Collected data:
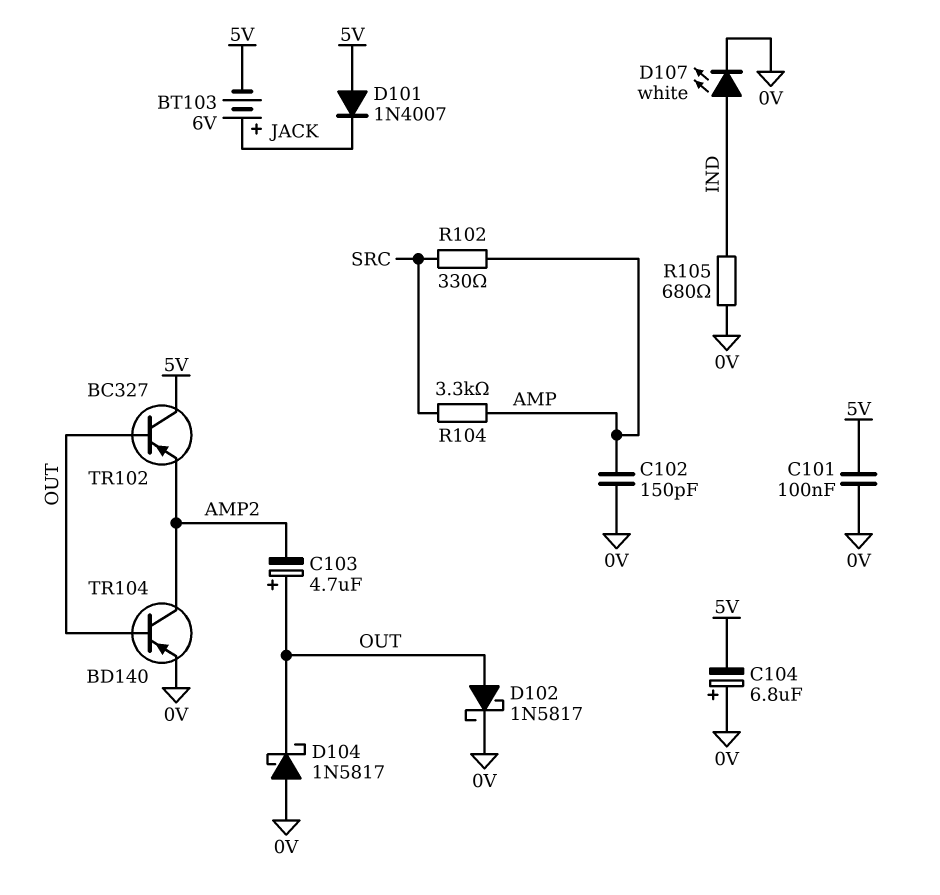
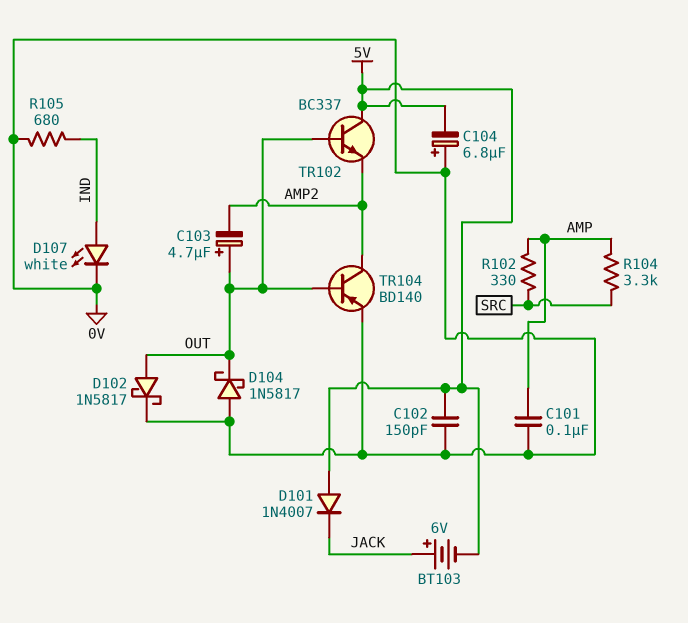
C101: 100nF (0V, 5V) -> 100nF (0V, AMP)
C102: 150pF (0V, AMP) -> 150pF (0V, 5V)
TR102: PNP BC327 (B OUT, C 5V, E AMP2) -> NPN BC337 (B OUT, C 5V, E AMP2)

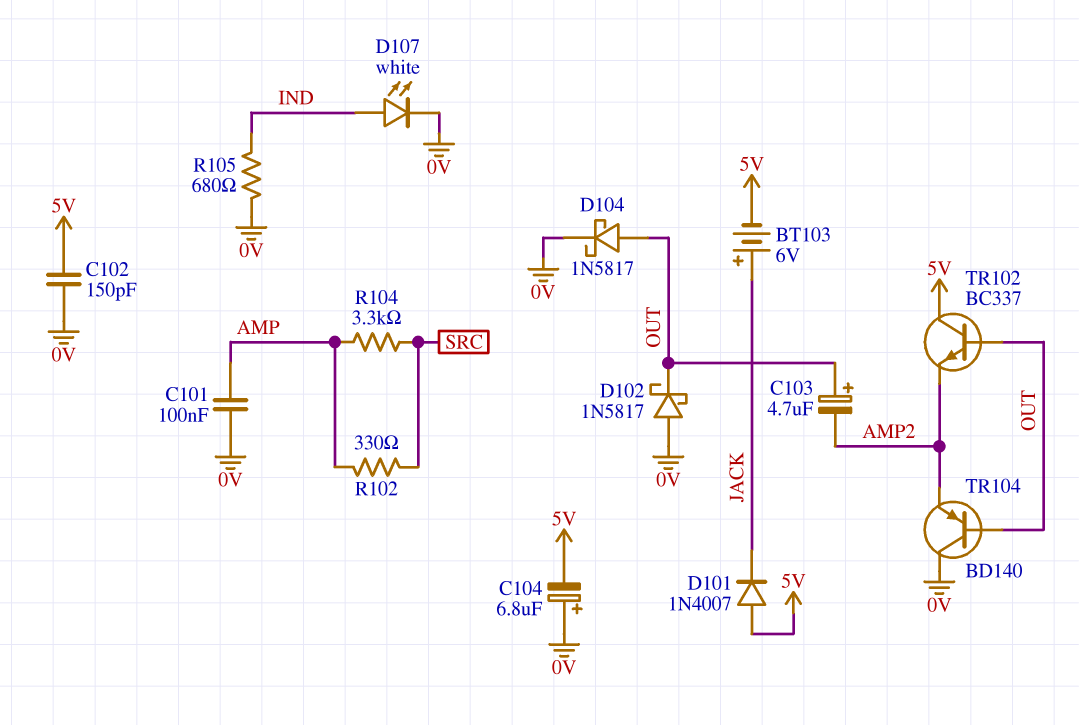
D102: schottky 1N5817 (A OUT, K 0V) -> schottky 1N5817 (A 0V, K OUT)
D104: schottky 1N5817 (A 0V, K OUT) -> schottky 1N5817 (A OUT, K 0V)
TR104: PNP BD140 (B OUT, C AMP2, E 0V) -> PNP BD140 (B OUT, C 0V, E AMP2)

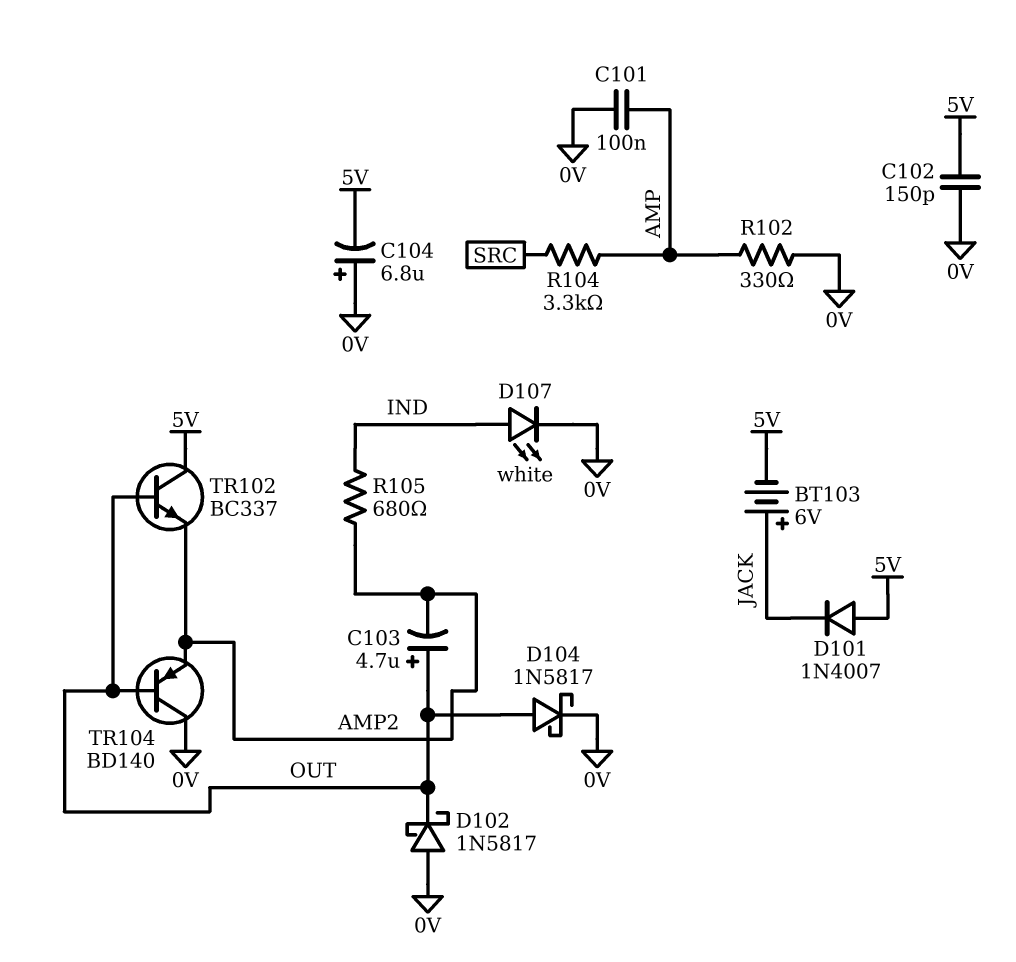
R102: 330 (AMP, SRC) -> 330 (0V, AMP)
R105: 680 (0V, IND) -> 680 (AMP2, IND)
--
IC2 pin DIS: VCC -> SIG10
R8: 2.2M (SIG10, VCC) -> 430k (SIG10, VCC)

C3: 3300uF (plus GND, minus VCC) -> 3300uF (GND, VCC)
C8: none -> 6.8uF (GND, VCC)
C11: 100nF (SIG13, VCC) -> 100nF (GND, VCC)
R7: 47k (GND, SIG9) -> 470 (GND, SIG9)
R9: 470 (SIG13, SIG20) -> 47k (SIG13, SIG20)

- TASK STATEMENT
What you give back should be only the lines of the records above, starting at the line with "IC2 pin DIS: VCC -> SIG10" and ending at the line with "R9: 470 (SIG13, SIG20) -> 47k (SIG13, SIG20)", restated word for word.

- COMPLETED TASK
IC2 pin DIS: VCC -> SIG10
R8: 2.2M (SIG10, VCC) -> 430k (SIG10, VCC)

C3: 3300uF (plus GND, minus VCC) -> 3300uF (GND, VCC)
C8: none -> 6.8uF (GND, VCC)
C11: 100nF (SIG13, VCC) -> 100nF (GND, VCC)
R7: 47k (GND, SIG9) -> 470 (GND, SIG9)
R9: 470 (SIG13, SIG20) -> 47k (SIG13, SIG20)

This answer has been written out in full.